### Source material
★ ★ ★

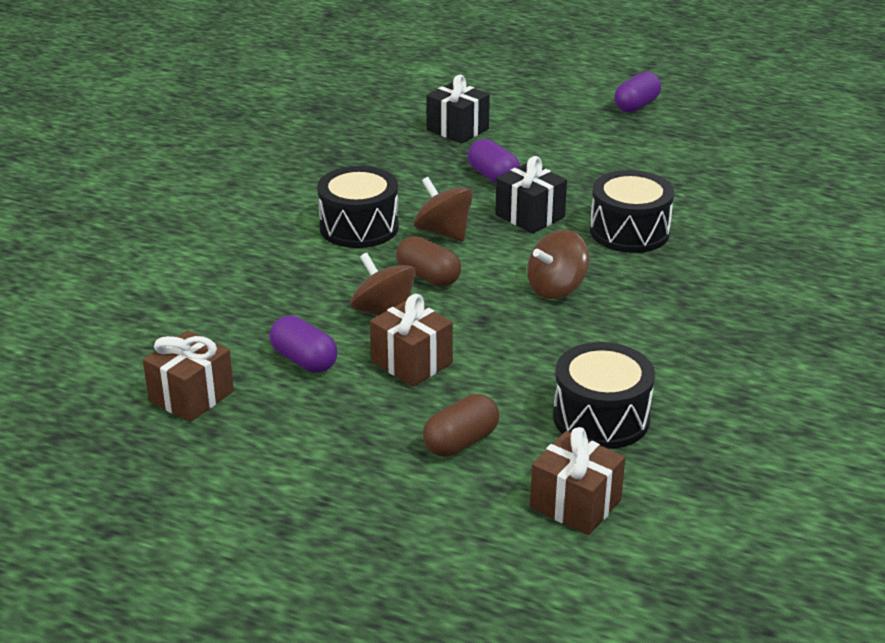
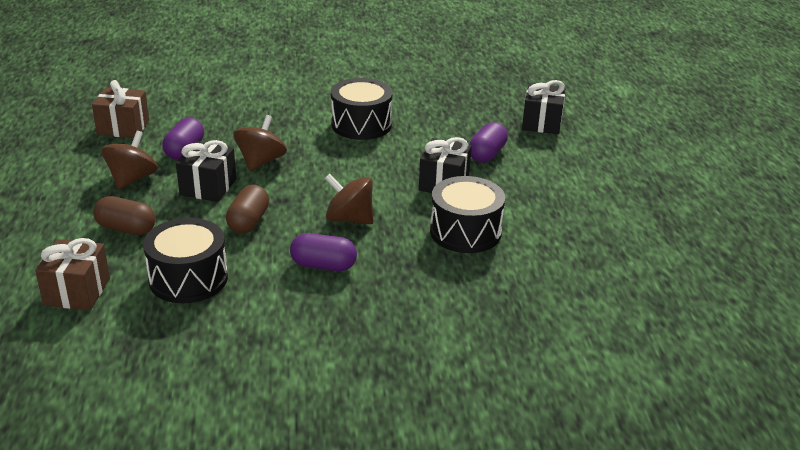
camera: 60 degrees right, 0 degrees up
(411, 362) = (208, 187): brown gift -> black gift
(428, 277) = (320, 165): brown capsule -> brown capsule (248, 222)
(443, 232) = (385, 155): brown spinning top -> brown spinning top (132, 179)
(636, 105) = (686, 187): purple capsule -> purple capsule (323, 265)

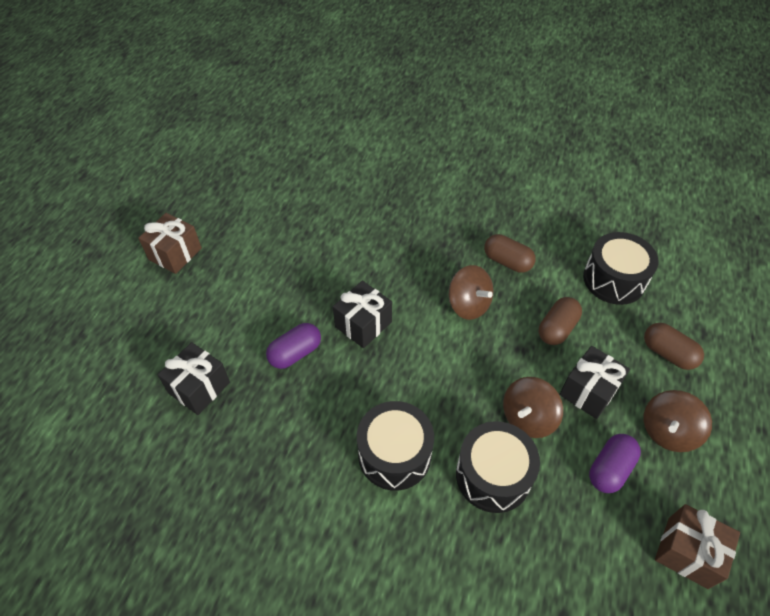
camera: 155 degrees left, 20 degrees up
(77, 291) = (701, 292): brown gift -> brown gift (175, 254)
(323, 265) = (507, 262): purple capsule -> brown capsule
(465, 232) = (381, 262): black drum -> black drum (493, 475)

★ ★ ★

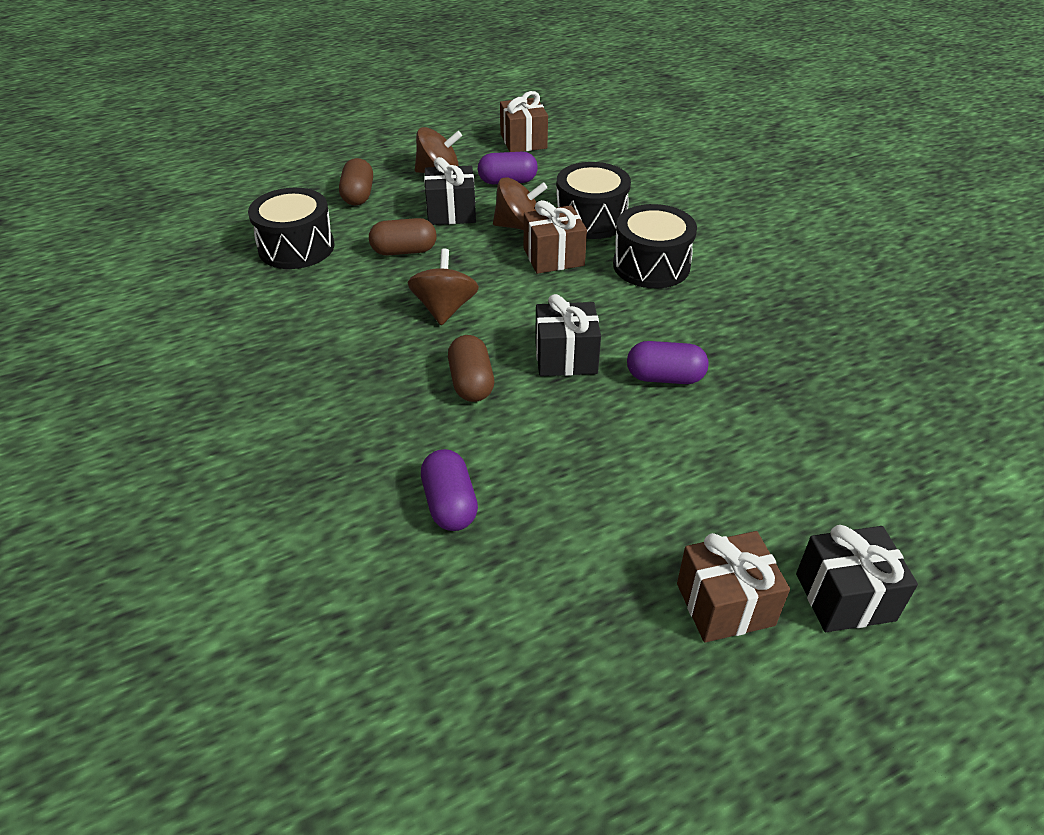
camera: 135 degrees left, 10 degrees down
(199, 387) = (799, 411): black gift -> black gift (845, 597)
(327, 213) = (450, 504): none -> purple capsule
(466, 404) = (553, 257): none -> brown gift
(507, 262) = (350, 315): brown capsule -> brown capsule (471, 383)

★ ★ ★

From the records above, return exactly the lines running from the one that contains "camera: 60 degrees right, 0 degrees up" down to the one that contains "(465, 232) = (381, 262): black", both included, without any pictures.

### Completed exercise
camera: 60 degrees right, 0 degrees up
(411, 362) = (208, 187): brown gift -> black gift
(428, 277) = (320, 165): brown capsule -> brown capsule (248, 222)
(443, 232) = (385, 155): brown spinning top -> brown spinning top (132, 179)
(636, 105) = (686, 187): purple capsule -> purple capsule (323, 265)

camera: 155 degrees left, 20 degrees up
(77, 291) = (701, 292): brown gift -> brown gift (175, 254)
(323, 265) = (507, 262): purple capsule -> brown capsule
(465, 232) = (381, 262): black drum -> black drum (493, 475)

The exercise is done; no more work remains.